[Items from a data source]
+++++

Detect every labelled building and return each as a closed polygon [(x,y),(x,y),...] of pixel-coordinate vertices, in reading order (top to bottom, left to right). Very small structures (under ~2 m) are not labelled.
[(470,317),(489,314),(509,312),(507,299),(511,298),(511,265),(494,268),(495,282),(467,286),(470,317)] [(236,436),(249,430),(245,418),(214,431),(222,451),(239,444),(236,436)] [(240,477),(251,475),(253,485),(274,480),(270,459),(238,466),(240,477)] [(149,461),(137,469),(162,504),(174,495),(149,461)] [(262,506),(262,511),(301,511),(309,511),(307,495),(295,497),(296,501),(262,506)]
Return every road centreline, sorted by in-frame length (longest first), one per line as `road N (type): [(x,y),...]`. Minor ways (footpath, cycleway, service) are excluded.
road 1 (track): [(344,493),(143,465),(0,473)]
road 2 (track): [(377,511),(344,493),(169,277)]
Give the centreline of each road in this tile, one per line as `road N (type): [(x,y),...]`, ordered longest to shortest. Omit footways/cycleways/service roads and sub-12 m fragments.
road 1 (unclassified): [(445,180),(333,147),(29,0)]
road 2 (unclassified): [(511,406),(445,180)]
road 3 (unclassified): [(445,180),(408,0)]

+++++

**WHAT THE TASK REQUIRES**
Rewrite the records above, changing "centreline" to "center line" throughout and leaving every other part as it is.

**EXERCISE ANSWER**
Detect every labelled building and return each as a closed polygon [(x,y),(x,y),...] of pixel-coordinate vertices, in reading order (top to bottom, left to right). Very small structures (under ~2 m) are not labelled.
[(470,317),(489,314),(509,312),(507,299),(511,298),(511,265),(494,268),(495,282),(467,286),(470,317)] [(236,436),(249,430),(245,418),(214,431),(222,451),(239,444),(236,436)] [(240,477),(251,475),(253,485),(274,480),(270,459),(238,466),(240,477)] [(149,461),(137,469),(162,504),(174,495),(149,461)] [(262,506),(262,511),(301,511),(309,511),(307,495),(295,497),(296,501),(262,506)]
Return every road center line, sorted by in-frame length (longest first), one per line as `road N (type): [(x,y),...]`. Minor ways (footpath, cycleway, service) are excluded.
road 1 (track): [(344,493),(143,465),(0,473)]
road 2 (track): [(377,511),(344,493),(169,277)]
Give the center line of each road in this tile, one per line as `road N (type): [(x,y),...]`, ordered longest to shortest. Omit footways/cycleways/service roads and sub-12 m fragments.
road 1 (unclassified): [(445,180),(333,147),(29,0)]
road 2 (unclassified): [(511,406),(445,180)]
road 3 (unclassified): [(445,180),(408,0)]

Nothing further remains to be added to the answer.